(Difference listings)
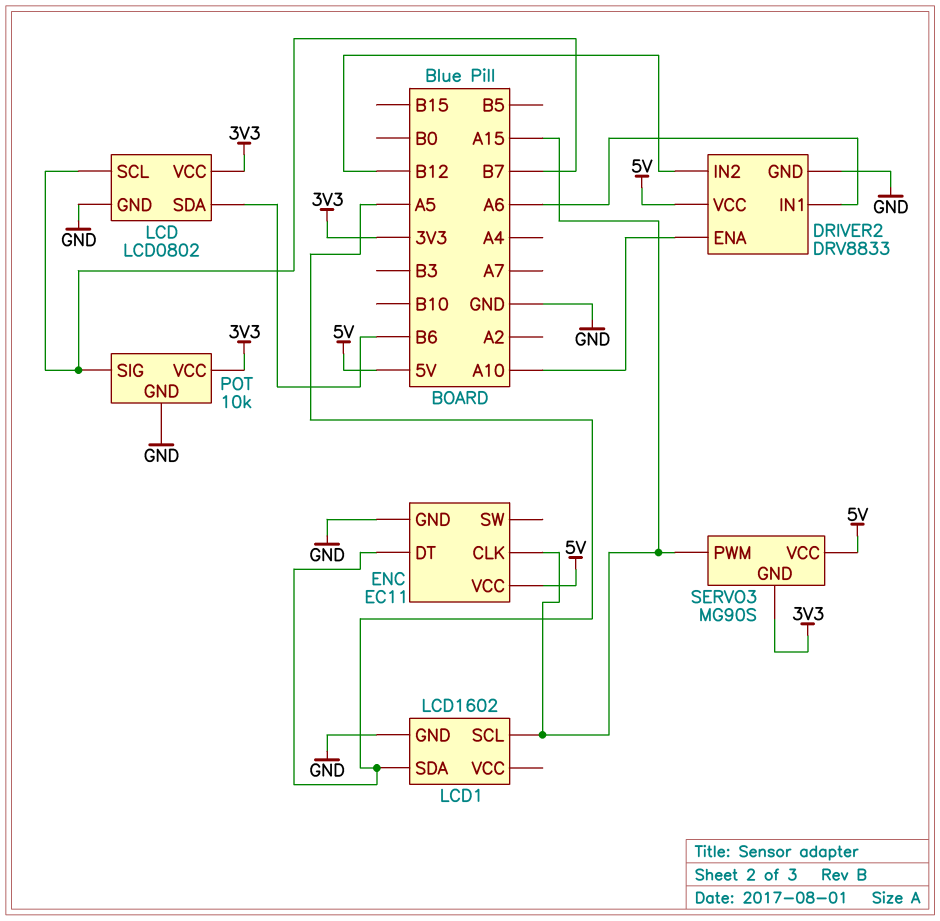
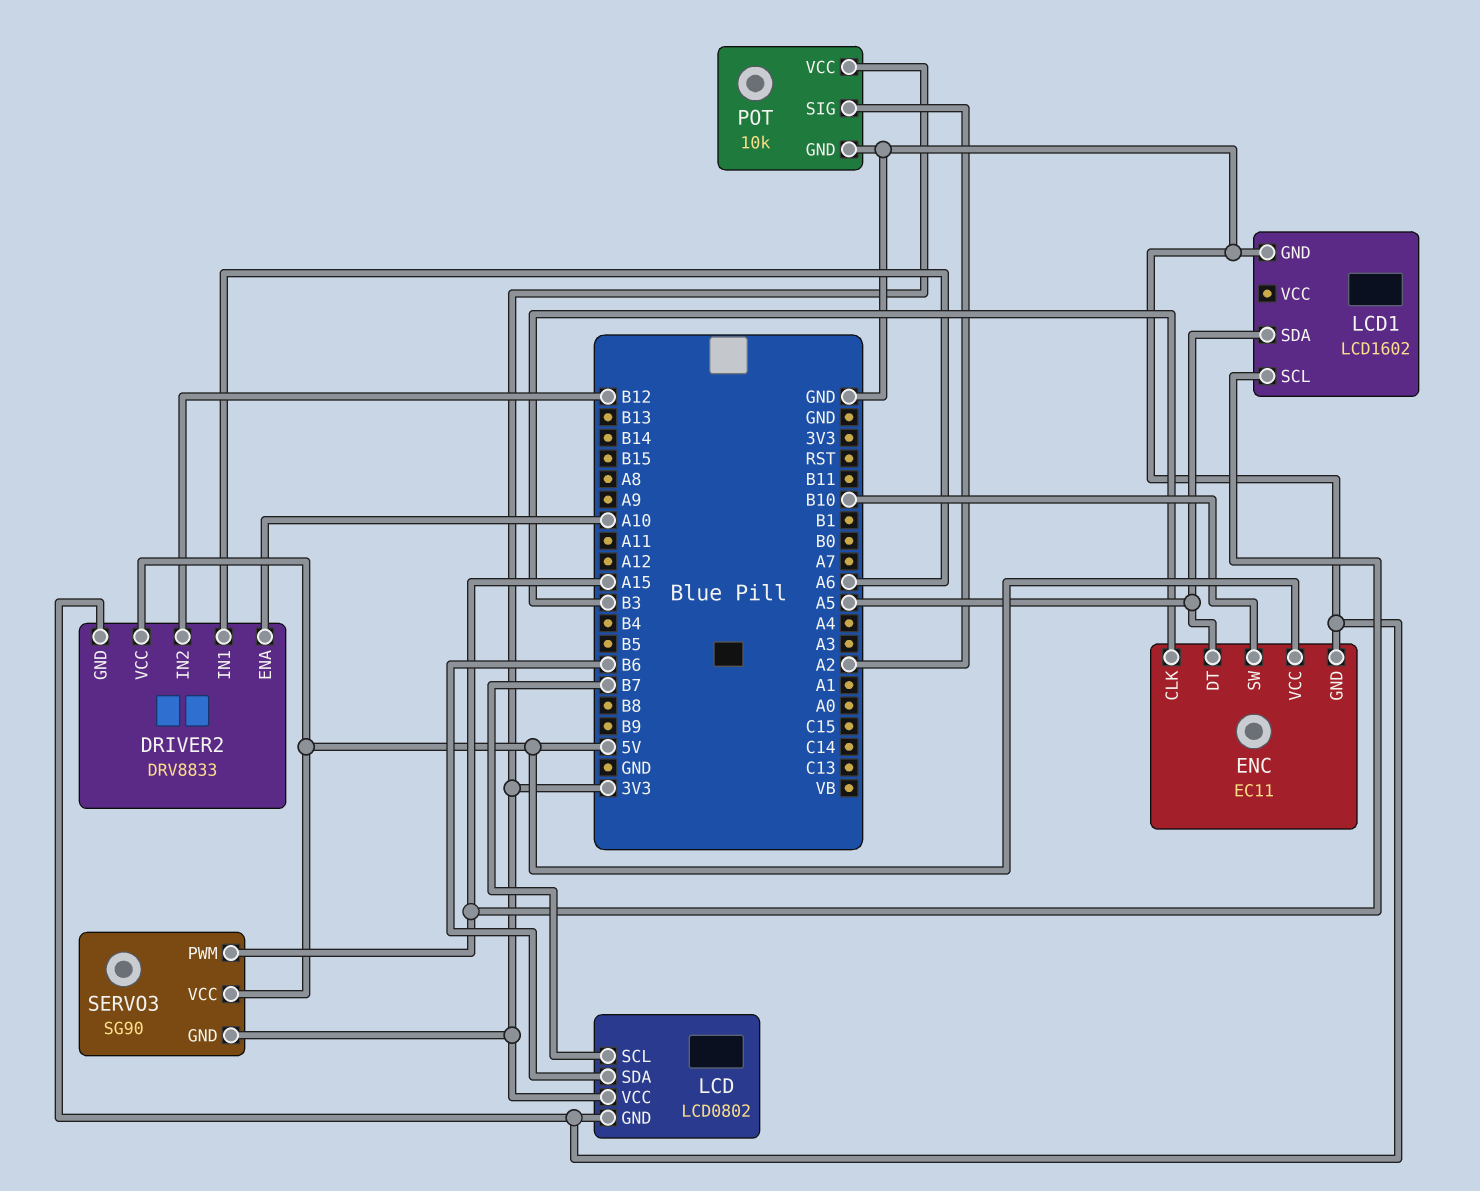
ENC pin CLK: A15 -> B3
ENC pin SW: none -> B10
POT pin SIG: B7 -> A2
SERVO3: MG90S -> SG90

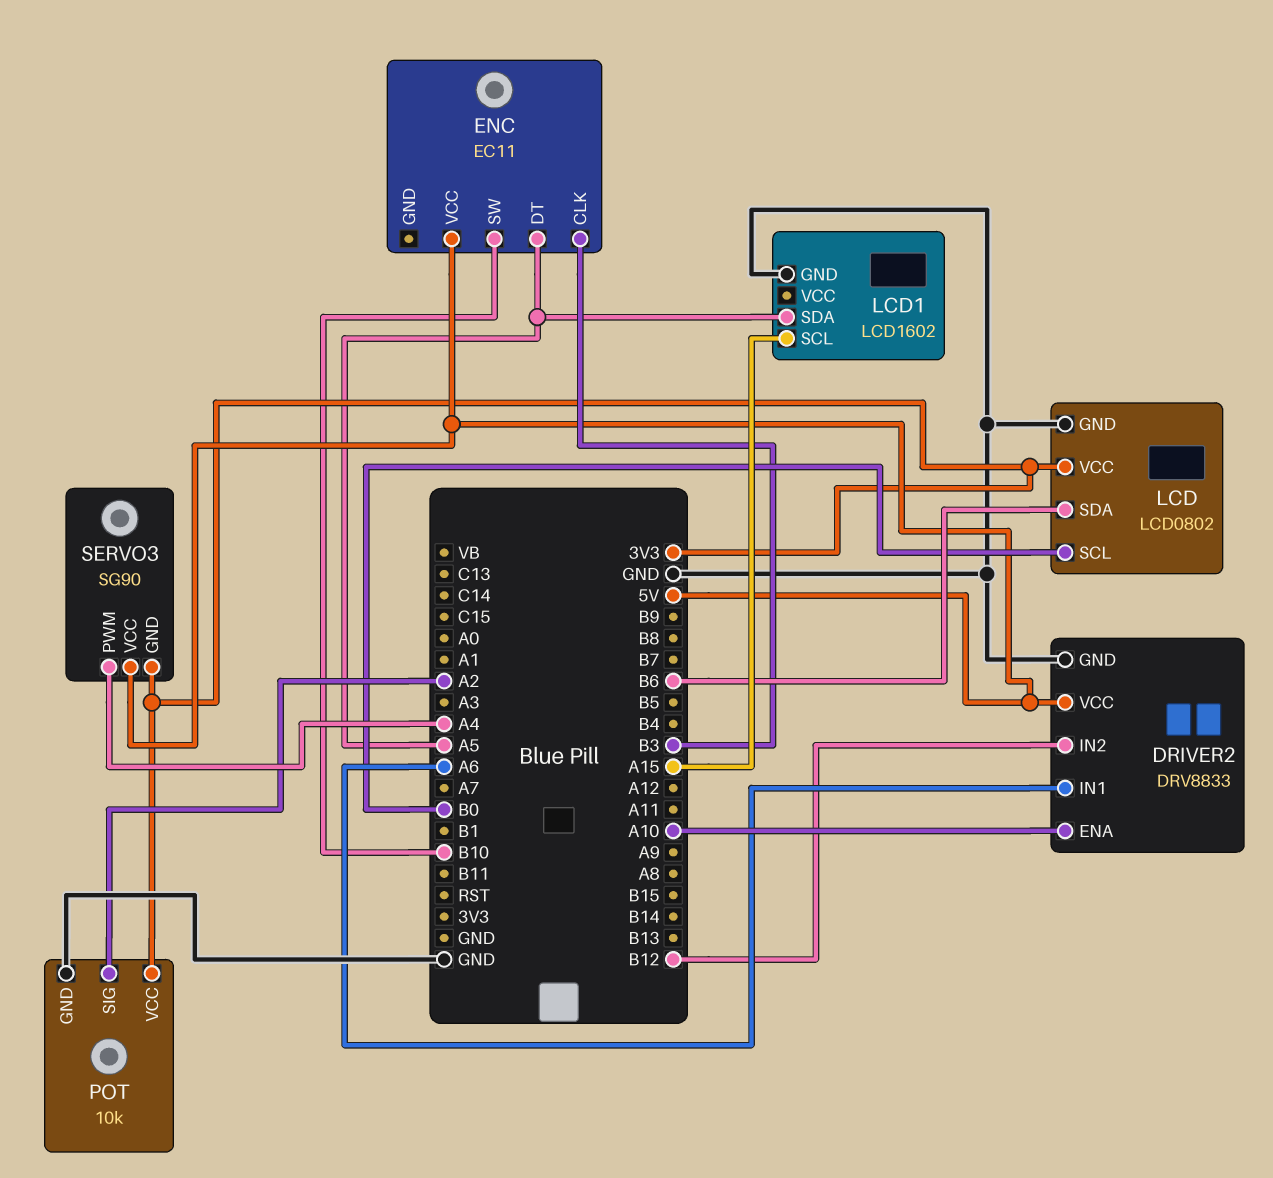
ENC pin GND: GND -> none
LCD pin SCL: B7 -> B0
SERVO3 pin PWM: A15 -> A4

* * *

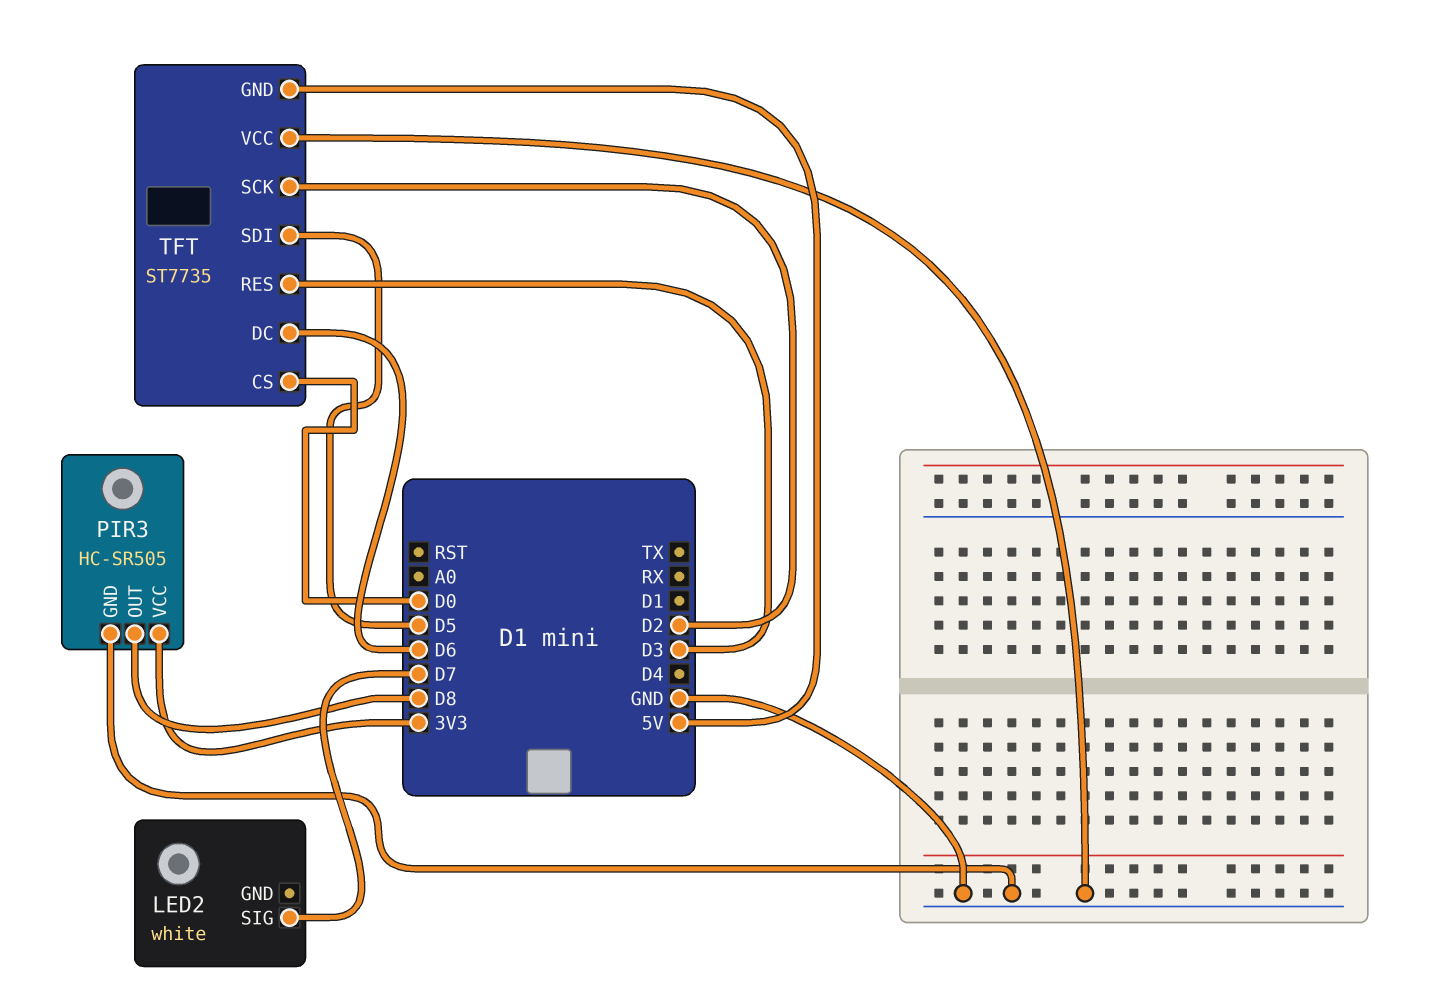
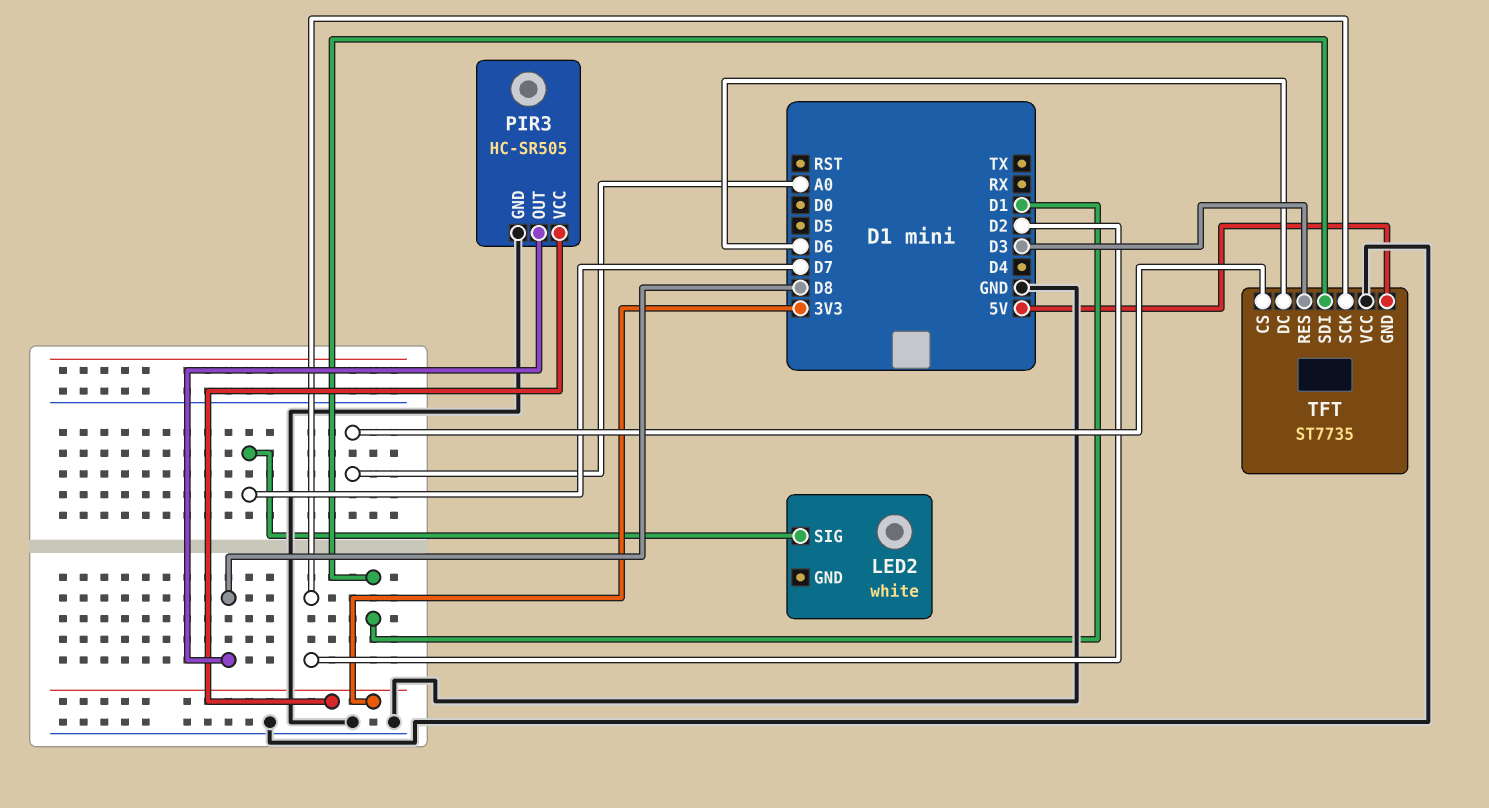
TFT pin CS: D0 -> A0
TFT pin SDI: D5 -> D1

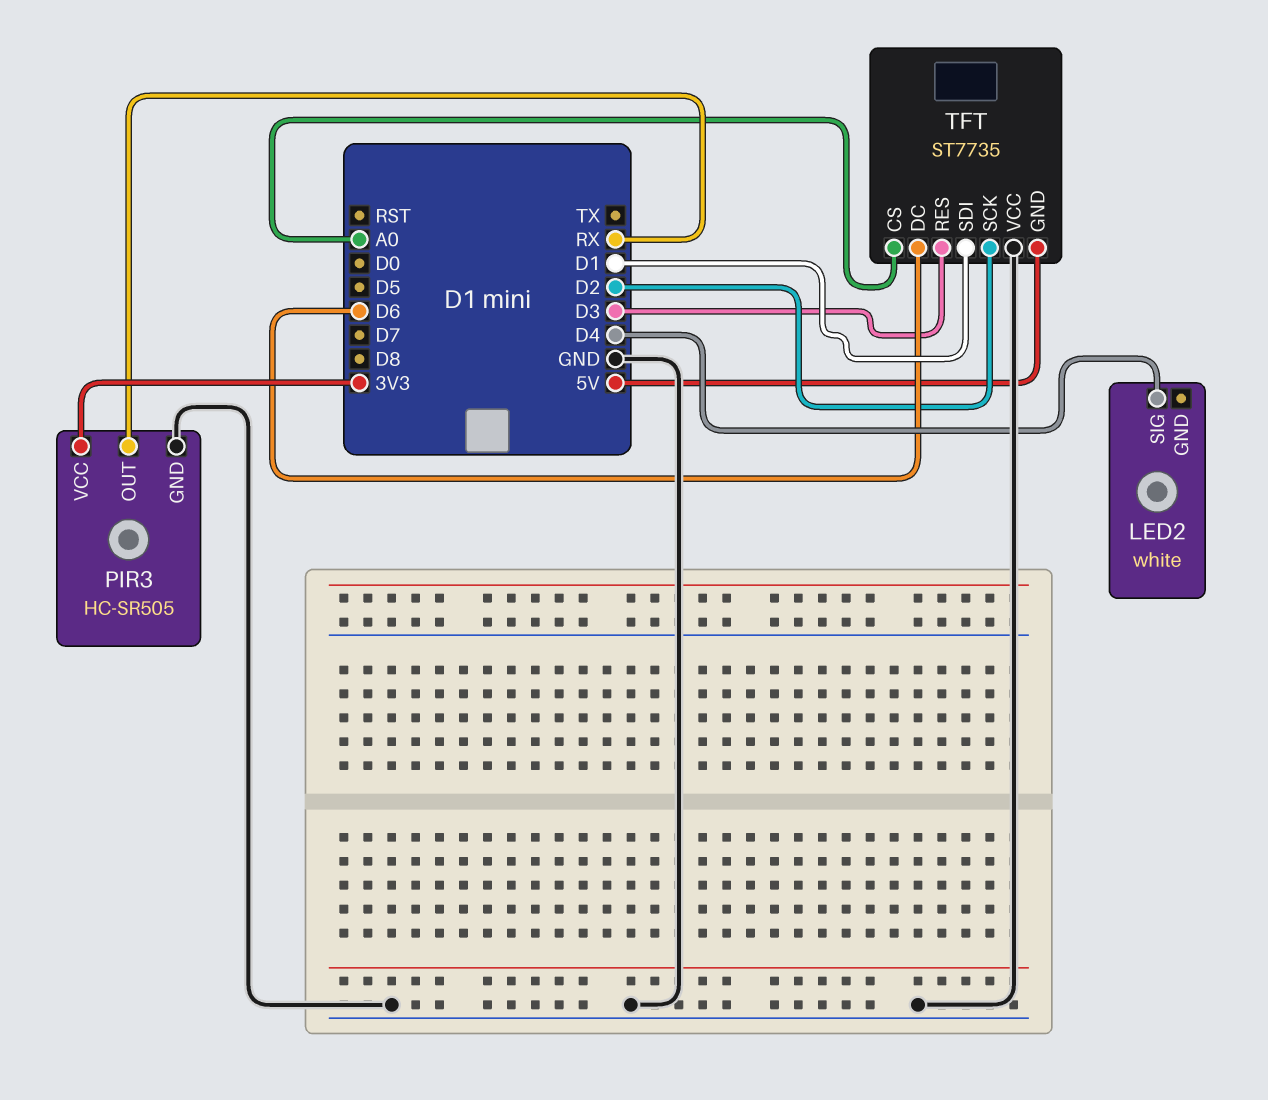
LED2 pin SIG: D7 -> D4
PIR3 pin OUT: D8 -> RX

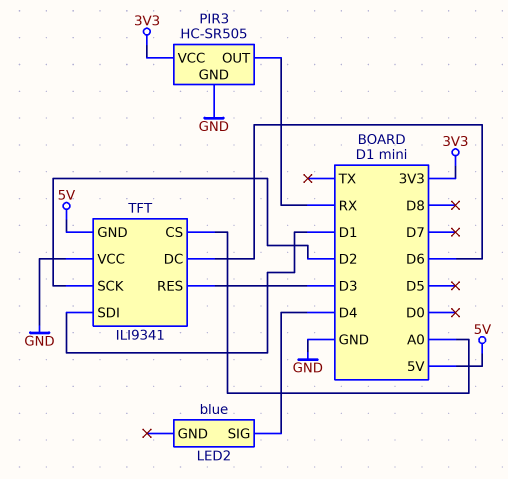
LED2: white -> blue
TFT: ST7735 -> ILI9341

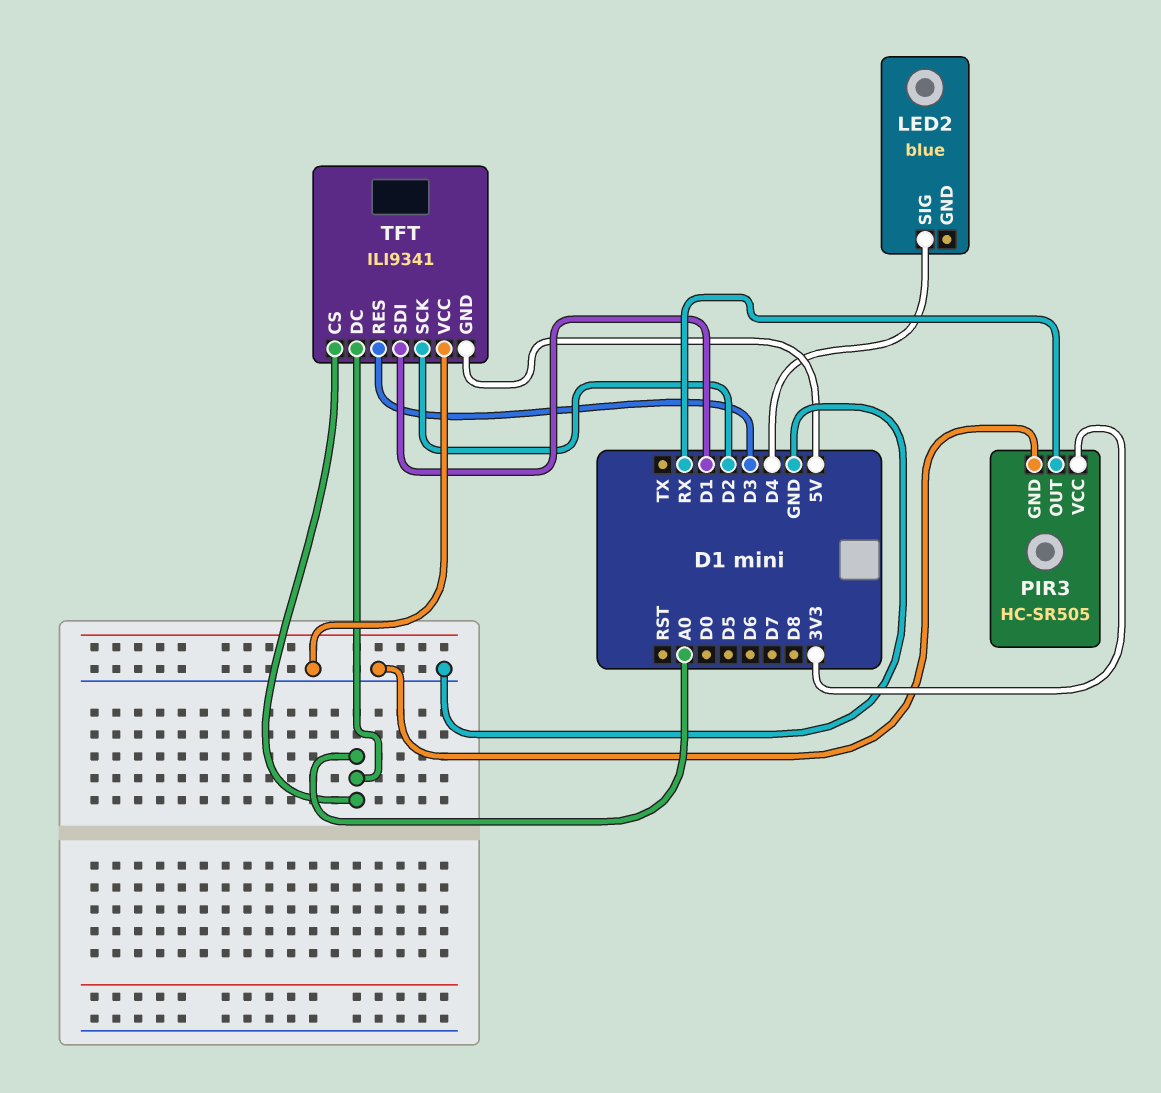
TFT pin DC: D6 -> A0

Your objective: Reproduce, word for word, only the lines in the records above from the line with "TFT pin SDI: D5 -> D1" through the line with "TFT pin DC: D6 -> A0", including both ends; omit the pictures.

Solution to the exercise:
TFT pin SDI: D5 -> D1

LED2 pin SIG: D7 -> D4
PIR3 pin OUT: D8 -> RX

LED2: white -> blue
TFT: ST7735 -> ILI9341

TFT pin DC: D6 -> A0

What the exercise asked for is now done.